⟨

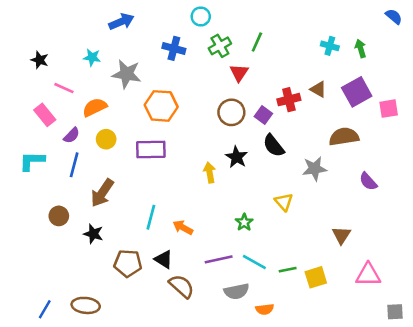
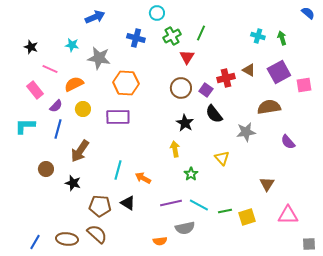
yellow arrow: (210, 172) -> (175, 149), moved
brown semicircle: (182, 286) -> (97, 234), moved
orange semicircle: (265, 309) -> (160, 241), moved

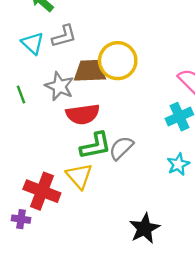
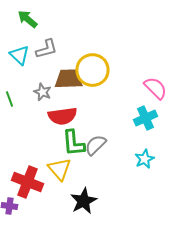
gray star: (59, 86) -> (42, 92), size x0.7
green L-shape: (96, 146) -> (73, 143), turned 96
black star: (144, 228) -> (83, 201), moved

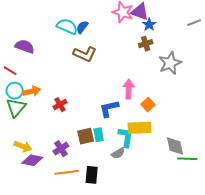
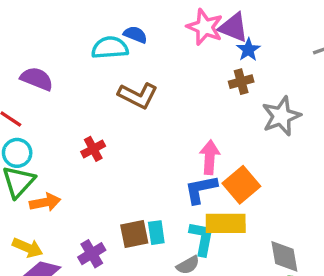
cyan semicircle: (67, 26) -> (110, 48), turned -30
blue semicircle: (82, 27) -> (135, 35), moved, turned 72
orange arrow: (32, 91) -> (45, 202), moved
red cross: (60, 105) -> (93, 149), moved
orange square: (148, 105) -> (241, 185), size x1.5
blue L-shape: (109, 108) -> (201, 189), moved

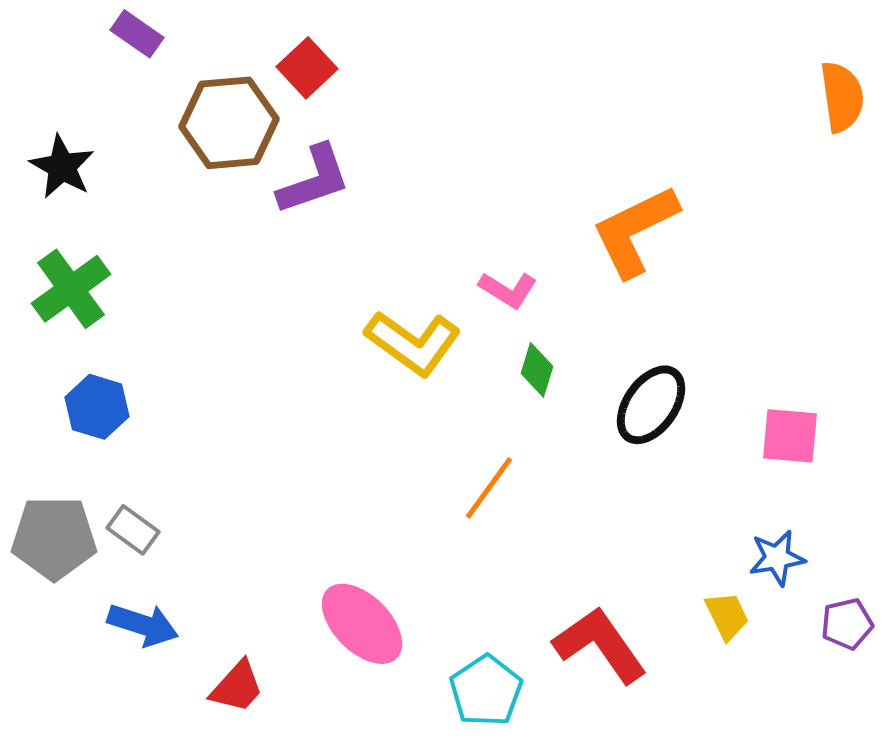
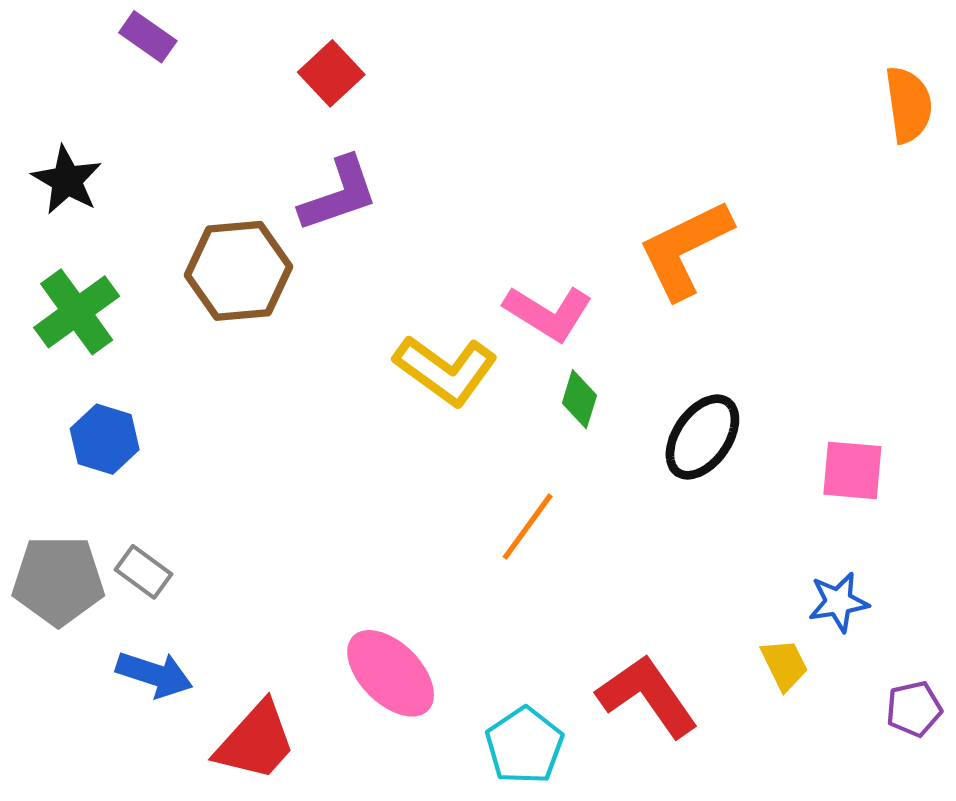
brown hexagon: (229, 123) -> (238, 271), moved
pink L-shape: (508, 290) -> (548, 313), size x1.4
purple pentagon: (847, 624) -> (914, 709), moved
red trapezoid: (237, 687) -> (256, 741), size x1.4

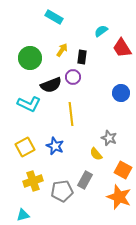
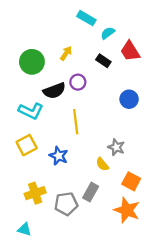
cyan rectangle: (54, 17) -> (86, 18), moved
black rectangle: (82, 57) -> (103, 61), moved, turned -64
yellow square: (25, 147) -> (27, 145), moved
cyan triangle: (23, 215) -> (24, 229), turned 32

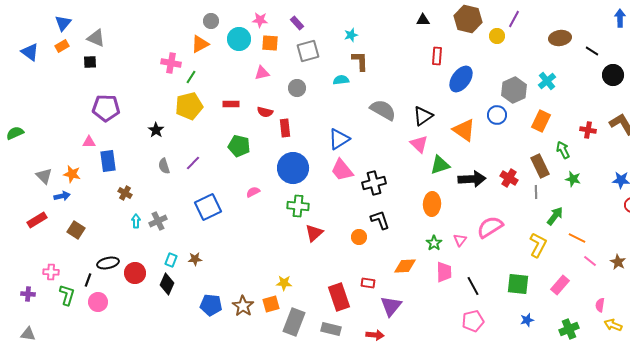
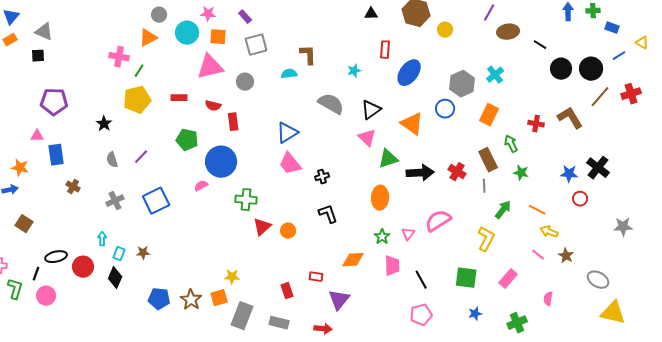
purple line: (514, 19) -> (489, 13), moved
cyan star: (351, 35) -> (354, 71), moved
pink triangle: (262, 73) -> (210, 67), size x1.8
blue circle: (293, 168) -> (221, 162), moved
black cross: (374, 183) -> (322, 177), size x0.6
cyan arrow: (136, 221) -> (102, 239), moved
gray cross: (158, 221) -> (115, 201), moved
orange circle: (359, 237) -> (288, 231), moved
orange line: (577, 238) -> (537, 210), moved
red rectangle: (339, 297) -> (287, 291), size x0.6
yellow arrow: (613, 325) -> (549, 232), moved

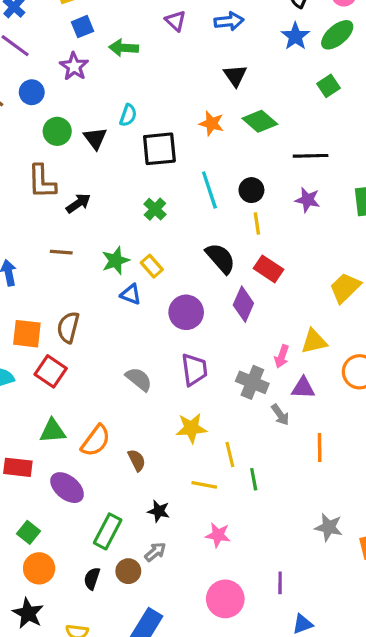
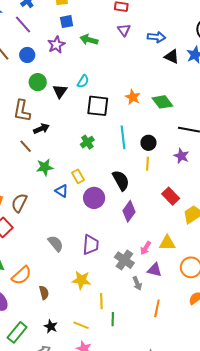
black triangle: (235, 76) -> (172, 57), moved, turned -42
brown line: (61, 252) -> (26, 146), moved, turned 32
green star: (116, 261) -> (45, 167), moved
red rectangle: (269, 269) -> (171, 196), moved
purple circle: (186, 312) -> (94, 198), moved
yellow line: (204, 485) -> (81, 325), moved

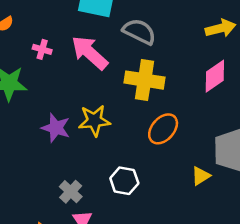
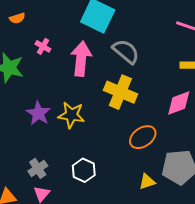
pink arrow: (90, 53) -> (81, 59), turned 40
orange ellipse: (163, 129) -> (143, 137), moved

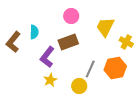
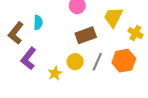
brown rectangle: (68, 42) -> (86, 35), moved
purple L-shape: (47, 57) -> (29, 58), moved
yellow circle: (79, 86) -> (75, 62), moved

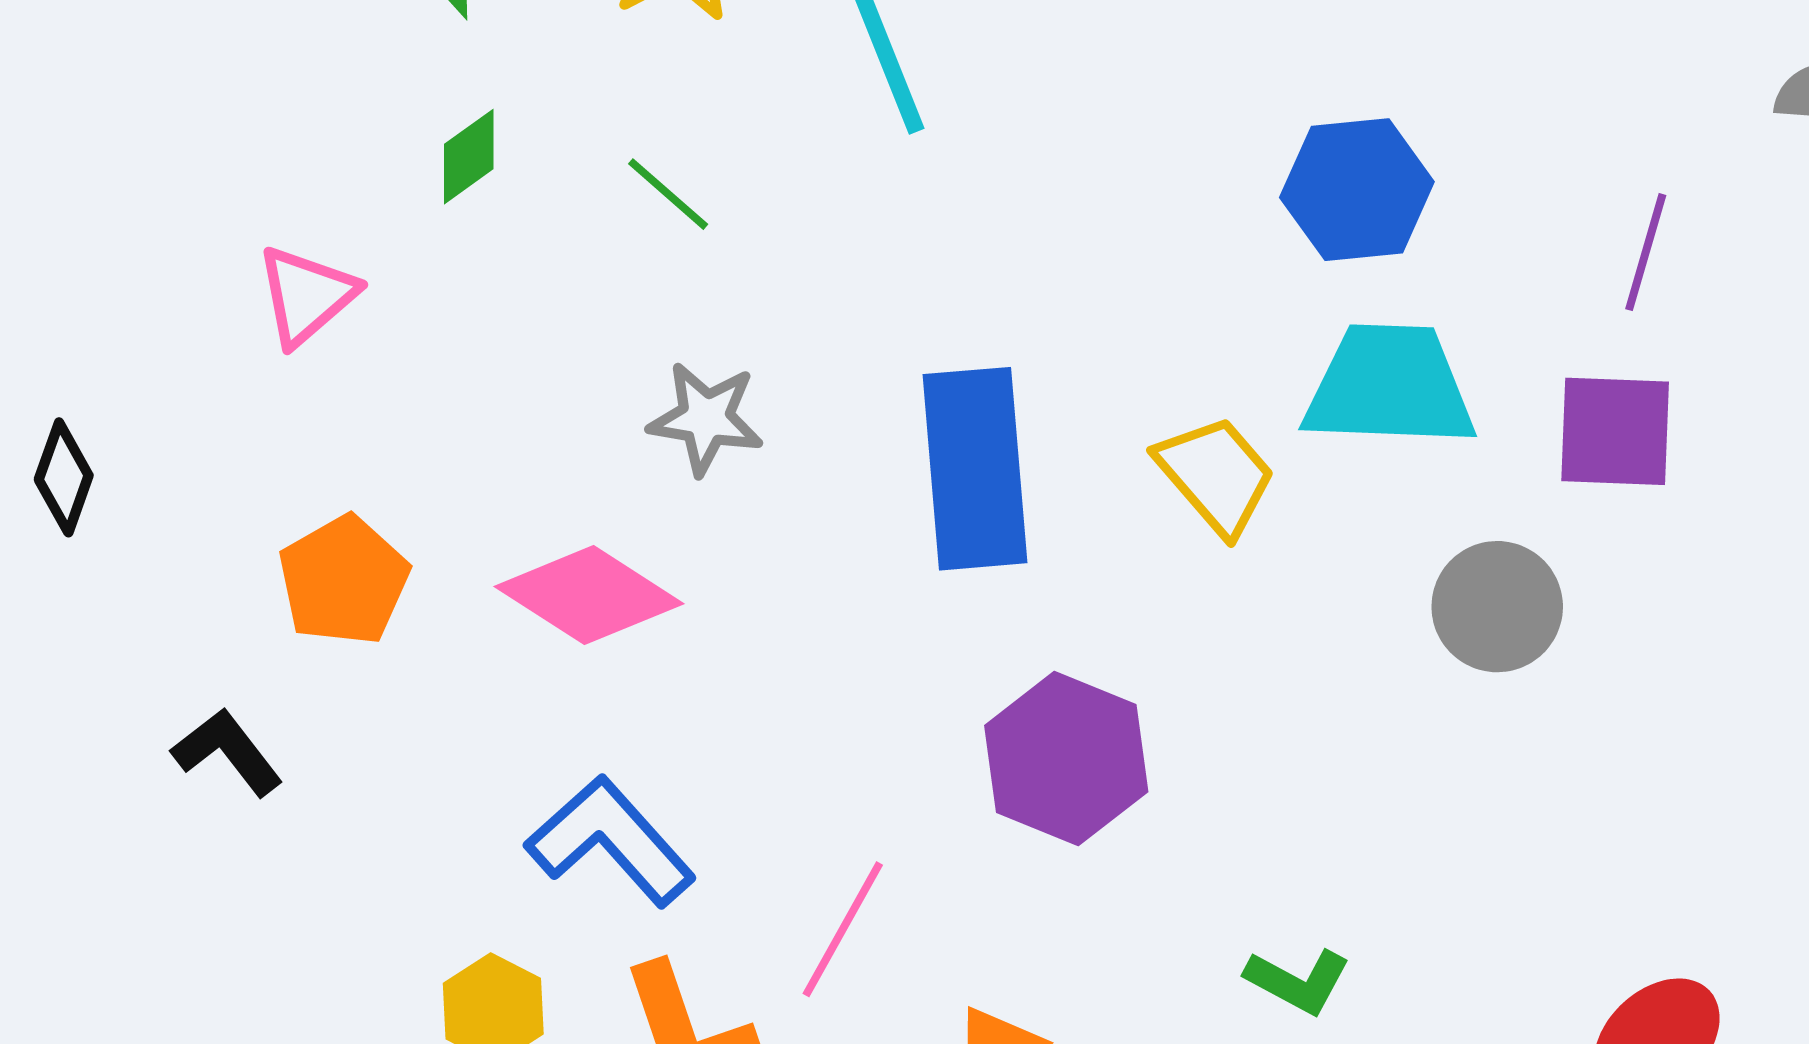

⟩

**Required action**
The listing above needs to be output again exactly. Don't include the pictures.

**Finished task**
yellow arrow: (210, 172) -> (175, 149), moved
brown semicircle: (182, 286) -> (97, 234), moved
orange semicircle: (265, 309) -> (160, 241), moved

gray star: (59, 86) -> (42, 92), size x0.7
green L-shape: (96, 146) -> (73, 143), turned 96
black star: (144, 228) -> (83, 201), moved

cyan semicircle: (67, 26) -> (110, 48), turned -30
blue semicircle: (82, 27) -> (135, 35), moved, turned 72
orange arrow: (32, 91) -> (45, 202), moved
red cross: (60, 105) -> (93, 149), moved
orange square: (148, 105) -> (241, 185), size x1.5
blue L-shape: (109, 108) -> (201, 189), moved

brown hexagon: (229, 123) -> (238, 271), moved
pink L-shape: (508, 290) -> (548, 313), size x1.4
purple pentagon: (847, 624) -> (914, 709), moved
red trapezoid: (237, 687) -> (256, 741), size x1.4

cyan rectangle: (54, 17) -> (86, 18), moved
black rectangle: (82, 57) -> (103, 61), moved, turned -64
yellow square: (25, 147) -> (27, 145), moved
cyan triangle: (23, 215) -> (24, 229), turned 32

purple line: (514, 19) -> (489, 13), moved
cyan star: (351, 35) -> (354, 71), moved
pink triangle: (262, 73) -> (210, 67), size x1.8
blue circle: (293, 168) -> (221, 162), moved
black cross: (374, 183) -> (322, 177), size x0.6
cyan arrow: (136, 221) -> (102, 239), moved
gray cross: (158, 221) -> (115, 201), moved
orange circle: (359, 237) -> (288, 231), moved
orange line: (577, 238) -> (537, 210), moved
red rectangle: (339, 297) -> (287, 291), size x0.6
yellow arrow: (613, 325) -> (549, 232), moved

black triangle: (235, 76) -> (172, 57), moved, turned -42
brown line: (61, 252) -> (26, 146), moved, turned 32
green star: (116, 261) -> (45, 167), moved
red rectangle: (269, 269) -> (171, 196), moved
purple circle: (186, 312) -> (94, 198), moved
yellow line: (204, 485) -> (81, 325), moved

pink arrow: (90, 53) -> (81, 59), turned 40
orange ellipse: (163, 129) -> (143, 137), moved

brown rectangle: (68, 42) -> (86, 35), moved
purple L-shape: (47, 57) -> (29, 58), moved
yellow circle: (79, 86) -> (75, 62), moved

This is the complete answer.